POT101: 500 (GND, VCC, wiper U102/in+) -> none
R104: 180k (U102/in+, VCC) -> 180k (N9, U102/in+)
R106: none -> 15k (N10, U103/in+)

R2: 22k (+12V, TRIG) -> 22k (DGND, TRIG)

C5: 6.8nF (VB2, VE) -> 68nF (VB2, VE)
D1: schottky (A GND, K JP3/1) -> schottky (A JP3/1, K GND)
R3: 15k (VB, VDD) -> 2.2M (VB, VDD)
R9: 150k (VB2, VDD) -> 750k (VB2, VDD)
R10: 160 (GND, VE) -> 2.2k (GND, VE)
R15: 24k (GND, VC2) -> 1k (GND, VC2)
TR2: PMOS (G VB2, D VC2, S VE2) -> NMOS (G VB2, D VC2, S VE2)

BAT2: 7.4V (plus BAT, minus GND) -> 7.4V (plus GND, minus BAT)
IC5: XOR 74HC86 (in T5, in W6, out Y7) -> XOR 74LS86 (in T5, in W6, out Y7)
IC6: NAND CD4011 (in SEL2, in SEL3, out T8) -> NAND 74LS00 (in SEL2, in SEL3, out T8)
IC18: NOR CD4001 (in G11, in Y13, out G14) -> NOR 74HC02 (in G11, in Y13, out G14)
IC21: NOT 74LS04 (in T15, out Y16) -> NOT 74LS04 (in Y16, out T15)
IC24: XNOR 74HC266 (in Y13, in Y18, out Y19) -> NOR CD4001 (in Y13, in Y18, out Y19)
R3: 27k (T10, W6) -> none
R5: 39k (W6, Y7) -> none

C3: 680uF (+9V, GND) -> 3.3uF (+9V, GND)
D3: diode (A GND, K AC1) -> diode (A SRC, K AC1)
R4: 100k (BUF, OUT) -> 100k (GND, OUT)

■ ■ ■ ■ ■ ■ ■

WORK ORDER
Give the data back exactly as it stands.

ANSWER FOR THE TASK
POT101: 500 (GND, VCC, wiper U102/in+) -> none
R104: 180k (U102/in+, VCC) -> 180k (N9, U102/in+)
R106: none -> 15k (N10, U103/in+)

R2: 22k (+12V, TRIG) -> 22k (DGND, TRIG)

C5: 6.8nF (VB2, VE) -> 68nF (VB2, VE)
D1: schottky (A GND, K JP3/1) -> schottky (A JP3/1, K GND)
R3: 15k (VB, VDD) -> 2.2M (VB, VDD)
R9: 150k (VB2, VDD) -> 750k (VB2, VDD)
R10: 160 (GND, VE) -> 2.2k (GND, VE)
R15: 24k (GND, VC2) -> 1k (GND, VC2)
TR2: PMOS (G VB2, D VC2, S VE2) -> NMOS (G VB2, D VC2, S VE2)

BAT2: 7.4V (plus BAT, minus GND) -> 7.4V (plus GND, minus BAT)
IC5: XOR 74HC86 (in T5, in W6, out Y7) -> XOR 74LS86 (in T5, in W6, out Y7)
IC6: NAND CD4011 (in SEL2, in SEL3, out T8) -> NAND 74LS00 (in SEL2, in SEL3, out T8)
IC18: NOR CD4001 (in G11, in Y13, out G14) -> NOR 74HC02 (in G11, in Y13, out G14)
IC21: NOT 74LS04 (in T15, out Y16) -> NOT 74LS04 (in Y16, out T15)
IC24: XNOR 74HC266 (in Y13, in Y18, out Y19) -> NOR CD4001 (in Y13, in Y18, out Y19)
R3: 27k (T10, W6) -> none
R5: 39k (W6, Y7) -> none

C3: 680uF (+9V, GND) -> 3.3uF (+9V, GND)
D3: diode (A GND, K AC1) -> diode (A SRC, K AC1)
R4: 100k (BUF, OUT) -> 100k (GND, OUT)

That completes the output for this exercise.